(WORK ORDER) Copy the rows below word for word, starting at the line containing "Question: I am" and ending after the line containing "(B) It is farther".

(EXERCISE DATA)

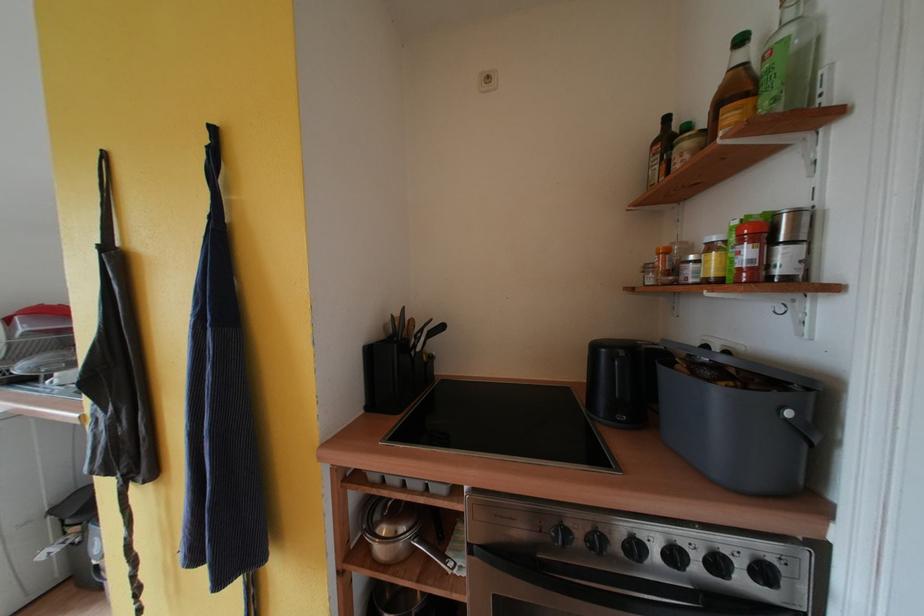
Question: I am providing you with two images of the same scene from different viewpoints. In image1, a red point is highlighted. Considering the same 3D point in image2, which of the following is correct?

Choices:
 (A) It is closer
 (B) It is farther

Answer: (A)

---

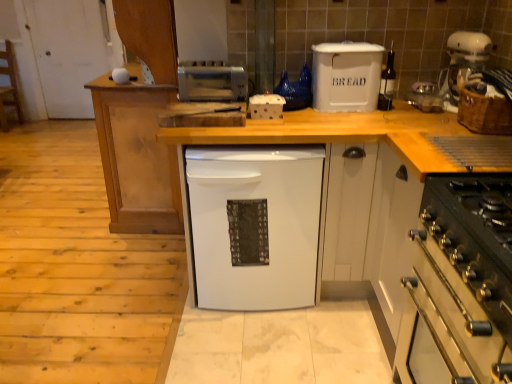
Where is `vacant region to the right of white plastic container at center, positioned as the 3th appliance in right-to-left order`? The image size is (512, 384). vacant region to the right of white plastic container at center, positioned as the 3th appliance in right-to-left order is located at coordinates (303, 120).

--

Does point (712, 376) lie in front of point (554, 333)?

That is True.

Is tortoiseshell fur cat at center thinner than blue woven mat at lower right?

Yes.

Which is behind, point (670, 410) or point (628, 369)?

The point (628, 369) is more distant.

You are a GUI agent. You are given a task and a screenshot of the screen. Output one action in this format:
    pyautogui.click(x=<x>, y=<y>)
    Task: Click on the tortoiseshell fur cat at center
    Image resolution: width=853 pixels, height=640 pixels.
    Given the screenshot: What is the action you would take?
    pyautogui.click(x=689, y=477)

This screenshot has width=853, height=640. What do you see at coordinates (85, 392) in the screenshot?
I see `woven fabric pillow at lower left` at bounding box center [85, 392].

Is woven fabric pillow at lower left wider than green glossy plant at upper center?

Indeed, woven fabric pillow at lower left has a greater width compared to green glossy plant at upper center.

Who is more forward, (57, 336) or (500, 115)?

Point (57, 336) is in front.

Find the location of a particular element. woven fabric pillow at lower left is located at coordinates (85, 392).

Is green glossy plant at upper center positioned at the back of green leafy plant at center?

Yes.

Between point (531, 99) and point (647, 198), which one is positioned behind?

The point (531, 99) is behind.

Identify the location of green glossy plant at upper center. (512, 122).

(TASK SOLUTION)
Question: I am providing you with two images of the same scene from different viewpoints. In image1, a red point is highlighted. Considering the same 3D point in image2, which of the following is correct?

Choices:
 (A) It is closer
 (B) It is farther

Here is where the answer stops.